EXTRACTED RECORDS -

################

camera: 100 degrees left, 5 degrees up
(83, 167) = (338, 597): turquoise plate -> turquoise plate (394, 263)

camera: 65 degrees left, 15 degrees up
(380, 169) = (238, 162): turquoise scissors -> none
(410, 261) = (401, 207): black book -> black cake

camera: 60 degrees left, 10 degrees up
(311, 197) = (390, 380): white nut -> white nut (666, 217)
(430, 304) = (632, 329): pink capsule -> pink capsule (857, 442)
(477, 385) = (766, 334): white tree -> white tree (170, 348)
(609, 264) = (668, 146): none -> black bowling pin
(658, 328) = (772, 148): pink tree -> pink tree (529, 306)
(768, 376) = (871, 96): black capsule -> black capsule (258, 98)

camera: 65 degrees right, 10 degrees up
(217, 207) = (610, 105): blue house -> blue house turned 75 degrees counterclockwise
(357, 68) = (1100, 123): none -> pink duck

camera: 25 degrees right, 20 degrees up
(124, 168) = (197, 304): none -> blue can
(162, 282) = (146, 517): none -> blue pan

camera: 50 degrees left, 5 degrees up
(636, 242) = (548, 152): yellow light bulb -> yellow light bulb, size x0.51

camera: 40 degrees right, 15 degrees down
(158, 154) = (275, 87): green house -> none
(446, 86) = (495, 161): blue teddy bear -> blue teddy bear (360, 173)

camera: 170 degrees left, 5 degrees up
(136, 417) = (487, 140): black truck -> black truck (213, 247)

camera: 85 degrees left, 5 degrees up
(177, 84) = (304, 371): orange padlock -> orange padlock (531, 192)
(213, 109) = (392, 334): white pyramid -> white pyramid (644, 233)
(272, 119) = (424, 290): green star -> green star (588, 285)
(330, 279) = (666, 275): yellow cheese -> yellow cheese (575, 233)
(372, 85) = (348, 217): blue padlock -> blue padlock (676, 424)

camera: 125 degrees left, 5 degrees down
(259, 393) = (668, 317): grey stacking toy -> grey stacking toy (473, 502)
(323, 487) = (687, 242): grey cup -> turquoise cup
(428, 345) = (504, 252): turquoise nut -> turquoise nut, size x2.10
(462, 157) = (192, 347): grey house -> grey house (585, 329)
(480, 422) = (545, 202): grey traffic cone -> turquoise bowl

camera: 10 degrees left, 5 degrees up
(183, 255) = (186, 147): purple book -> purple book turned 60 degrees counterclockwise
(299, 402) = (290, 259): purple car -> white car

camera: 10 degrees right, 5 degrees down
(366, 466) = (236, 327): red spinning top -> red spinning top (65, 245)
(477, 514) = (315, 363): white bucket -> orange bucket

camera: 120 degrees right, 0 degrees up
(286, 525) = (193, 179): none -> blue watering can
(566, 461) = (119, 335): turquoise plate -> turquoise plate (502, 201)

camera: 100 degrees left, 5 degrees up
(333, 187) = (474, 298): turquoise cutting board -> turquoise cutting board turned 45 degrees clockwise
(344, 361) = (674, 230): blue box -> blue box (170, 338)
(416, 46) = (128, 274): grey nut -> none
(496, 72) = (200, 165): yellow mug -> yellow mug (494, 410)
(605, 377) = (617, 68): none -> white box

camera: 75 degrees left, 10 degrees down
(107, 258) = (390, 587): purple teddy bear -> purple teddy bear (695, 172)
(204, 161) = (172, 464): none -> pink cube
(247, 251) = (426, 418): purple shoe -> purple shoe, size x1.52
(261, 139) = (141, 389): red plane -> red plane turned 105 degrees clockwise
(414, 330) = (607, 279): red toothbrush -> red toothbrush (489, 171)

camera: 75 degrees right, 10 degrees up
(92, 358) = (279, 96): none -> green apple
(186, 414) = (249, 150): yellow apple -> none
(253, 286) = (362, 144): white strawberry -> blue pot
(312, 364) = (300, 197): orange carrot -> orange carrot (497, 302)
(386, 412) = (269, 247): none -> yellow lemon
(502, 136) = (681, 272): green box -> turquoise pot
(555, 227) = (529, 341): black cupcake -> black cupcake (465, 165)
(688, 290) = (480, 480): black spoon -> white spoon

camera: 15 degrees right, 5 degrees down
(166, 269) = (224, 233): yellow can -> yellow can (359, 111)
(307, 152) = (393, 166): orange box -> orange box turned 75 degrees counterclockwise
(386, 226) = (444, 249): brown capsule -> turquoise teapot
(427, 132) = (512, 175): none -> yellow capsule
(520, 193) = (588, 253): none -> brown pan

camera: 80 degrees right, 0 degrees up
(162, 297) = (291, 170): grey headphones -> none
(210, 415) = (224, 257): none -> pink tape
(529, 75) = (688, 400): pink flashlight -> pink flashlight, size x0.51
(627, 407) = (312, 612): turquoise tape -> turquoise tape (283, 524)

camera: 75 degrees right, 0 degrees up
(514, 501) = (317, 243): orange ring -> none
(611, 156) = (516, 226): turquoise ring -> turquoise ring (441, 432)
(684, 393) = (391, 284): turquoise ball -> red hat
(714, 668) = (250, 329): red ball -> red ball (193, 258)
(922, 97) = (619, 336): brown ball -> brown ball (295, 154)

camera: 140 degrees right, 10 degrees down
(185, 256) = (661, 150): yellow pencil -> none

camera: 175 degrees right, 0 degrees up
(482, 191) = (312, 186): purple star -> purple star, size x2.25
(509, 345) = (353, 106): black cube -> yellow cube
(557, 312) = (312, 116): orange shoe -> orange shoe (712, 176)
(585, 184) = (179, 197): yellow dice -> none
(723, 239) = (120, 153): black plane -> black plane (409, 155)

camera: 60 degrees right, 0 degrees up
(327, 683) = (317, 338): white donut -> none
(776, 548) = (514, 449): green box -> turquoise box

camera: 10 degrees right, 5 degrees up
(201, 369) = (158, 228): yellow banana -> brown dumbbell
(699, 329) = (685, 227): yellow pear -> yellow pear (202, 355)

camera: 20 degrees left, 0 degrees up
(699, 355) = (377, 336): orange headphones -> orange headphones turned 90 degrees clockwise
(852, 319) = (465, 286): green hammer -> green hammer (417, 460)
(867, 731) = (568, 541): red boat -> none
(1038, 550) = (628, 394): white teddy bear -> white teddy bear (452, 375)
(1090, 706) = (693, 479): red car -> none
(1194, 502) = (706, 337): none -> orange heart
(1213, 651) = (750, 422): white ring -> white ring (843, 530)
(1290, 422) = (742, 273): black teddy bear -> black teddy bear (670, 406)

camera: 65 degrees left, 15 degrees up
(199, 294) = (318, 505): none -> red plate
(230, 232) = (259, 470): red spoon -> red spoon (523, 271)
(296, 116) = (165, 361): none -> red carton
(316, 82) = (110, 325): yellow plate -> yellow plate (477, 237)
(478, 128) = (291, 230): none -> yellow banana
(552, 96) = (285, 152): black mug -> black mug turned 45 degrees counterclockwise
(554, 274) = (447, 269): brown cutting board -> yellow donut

################

PROBLEM TO SOLVE - Once more, write out all the data exactly.

TASK OUTPUT -
camera: 100 degrees left, 5 degrees up
(83, 167) = (338, 597): turquoise plate -> turquoise plate (394, 263)

camera: 65 degrees left, 15 degrees up
(380, 169) = (238, 162): turquoise scissors -> none
(410, 261) = (401, 207): black book -> black cake

camera: 60 degrees left, 10 degrees up
(311, 197) = (390, 380): white nut -> white nut (666, 217)
(430, 304) = (632, 329): pink capsule -> pink capsule (857, 442)
(477, 385) = (766, 334): white tree -> white tree (170, 348)
(609, 264) = (668, 146): none -> black bowling pin
(658, 328) = (772, 148): pink tree -> pink tree (529, 306)
(768, 376) = (871, 96): black capsule -> black capsule (258, 98)

camera: 65 degrees right, 10 degrees up
(217, 207) = (610, 105): blue house -> blue house turned 75 degrees counterclockwise
(357, 68) = (1100, 123): none -> pink duck

camera: 25 degrees right, 20 degrees up
(124, 168) = (197, 304): none -> blue can
(162, 282) = (146, 517): none -> blue pan

camera: 50 degrees left, 5 degrees up
(636, 242) = (548, 152): yellow light bulb -> yellow light bulb, size x0.51

camera: 40 degrees right, 15 degrees down
(158, 154) = (275, 87): green house -> none
(446, 86) = (495, 161): blue teddy bear -> blue teddy bear (360, 173)

camera: 170 degrees left, 5 degrees up
(136, 417) = (487, 140): black truck -> black truck (213, 247)

camera: 85 degrees left, 5 degrees up
(177, 84) = (304, 371): orange padlock -> orange padlock (531, 192)
(213, 109) = (392, 334): white pyramid -> white pyramid (644, 233)
(272, 119) = (424, 290): green star -> green star (588, 285)
(330, 279) = (666, 275): yellow cheese -> yellow cheese (575, 233)
(372, 85) = (348, 217): blue padlock -> blue padlock (676, 424)

camera: 125 degrees left, 5 degrees down
(259, 393) = (668, 317): grey stacking toy -> grey stacking toy (473, 502)
(323, 487) = (687, 242): grey cup -> turquoise cup
(428, 345) = (504, 252): turquoise nut -> turquoise nut, size x2.10
(462, 157) = (192, 347): grey house -> grey house (585, 329)
(480, 422) = (545, 202): grey traffic cone -> turquoise bowl

camera: 10 degrees left, 5 degrees up
(183, 255) = (186, 147): purple book -> purple book turned 60 degrees counterclockwise
(299, 402) = (290, 259): purple car -> white car

camera: 10 degrees right, 5 degrees down
(366, 466) = (236, 327): red spinning top -> red spinning top (65, 245)
(477, 514) = (315, 363): white bucket -> orange bucket

camera: 120 degrees right, 0 degrees up
(286, 525) = (193, 179): none -> blue watering can
(566, 461) = (119, 335): turquoise plate -> turquoise plate (502, 201)

camera: 100 degrees left, 5 degrees up
(333, 187) = (474, 298): turquoise cutting board -> turquoise cutting board turned 45 degrees clockwise
(344, 361) = (674, 230): blue box -> blue box (170, 338)
(416, 46) = (128, 274): grey nut -> none
(496, 72) = (200, 165): yellow mug -> yellow mug (494, 410)
(605, 377) = (617, 68): none -> white box

camera: 75 degrees left, 10 degrees down
(107, 258) = (390, 587): purple teddy bear -> purple teddy bear (695, 172)
(204, 161) = (172, 464): none -> pink cube
(247, 251) = (426, 418): purple shoe -> purple shoe, size x1.52
(261, 139) = (141, 389): red plane -> red plane turned 105 degrees clockwise
(414, 330) = (607, 279): red toothbrush -> red toothbrush (489, 171)

camera: 75 degrees right, 10 degrees up
(92, 358) = (279, 96): none -> green apple
(186, 414) = (249, 150): yellow apple -> none
(253, 286) = (362, 144): white strawberry -> blue pot
(312, 364) = (300, 197): orange carrot -> orange carrot (497, 302)
(386, 412) = (269, 247): none -> yellow lemon
(502, 136) = (681, 272): green box -> turquoise pot
(555, 227) = (529, 341): black cupcake -> black cupcake (465, 165)
(688, 290) = (480, 480): black spoon -> white spoon

camera: 15 degrees right, 5 degrees down
(166, 269) = (224, 233): yellow can -> yellow can (359, 111)
(307, 152) = (393, 166): orange box -> orange box turned 75 degrees counterclockwise
(386, 226) = (444, 249): brown capsule -> turquoise teapot
(427, 132) = (512, 175): none -> yellow capsule
(520, 193) = (588, 253): none -> brown pan

camera: 80 degrees right, 0 degrees up
(162, 297) = (291, 170): grey headphones -> none
(210, 415) = (224, 257): none -> pink tape
(529, 75) = (688, 400): pink flashlight -> pink flashlight, size x0.51
(627, 407) = (312, 612): turquoise tape -> turquoise tape (283, 524)

camera: 75 degrees right, 0 degrees up
(514, 501) = (317, 243): orange ring -> none
(611, 156) = (516, 226): turquoise ring -> turquoise ring (441, 432)
(684, 393) = (391, 284): turquoise ball -> red hat
(714, 668) = (250, 329): red ball -> red ball (193, 258)
(922, 97) = (619, 336): brown ball -> brown ball (295, 154)

camera: 140 degrees right, 10 degrees down
(185, 256) = (661, 150): yellow pencil -> none

camera: 175 degrees right, 0 degrees up
(482, 191) = (312, 186): purple star -> purple star, size x2.25
(509, 345) = (353, 106): black cube -> yellow cube
(557, 312) = (312, 116): orange shoe -> orange shoe (712, 176)
(585, 184) = (179, 197): yellow dice -> none
(723, 239) = (120, 153): black plane -> black plane (409, 155)

camera: 60 degrees right, 0 degrees up
(327, 683) = (317, 338): white donut -> none
(776, 548) = (514, 449): green box -> turquoise box

camera: 10 degrees right, 5 degrees up
(201, 369) = (158, 228): yellow banana -> brown dumbbell
(699, 329) = (685, 227): yellow pear -> yellow pear (202, 355)

camera: 20 degrees left, 0 degrees up
(699, 355) = (377, 336): orange headphones -> orange headphones turned 90 degrees clockwise
(852, 319) = (465, 286): green hammer -> green hammer (417, 460)
(867, 731) = (568, 541): red boat -> none
(1038, 550) = (628, 394): white teddy bear -> white teddy bear (452, 375)
(1090, 706) = (693, 479): red car -> none
(1194, 502) = (706, 337): none -> orange heart
(1213, 651) = (750, 422): white ring -> white ring (843, 530)
(1290, 422) = (742, 273): black teddy bear -> black teddy bear (670, 406)

camera: 65 degrees left, 15 degrees up
(199, 294) = (318, 505): none -> red plate
(230, 232) = (259, 470): red spoon -> red spoon (523, 271)
(296, 116) = (165, 361): none -> red carton
(316, 82) = (110, 325): yellow plate -> yellow plate (477, 237)
(478, 128) = (291, 230): none -> yellow banana
(552, 96) = (285, 152): black mug -> black mug turned 45 degrees counterclockwise
(554, 274) = (447, 269): brown cutting board -> yellow donut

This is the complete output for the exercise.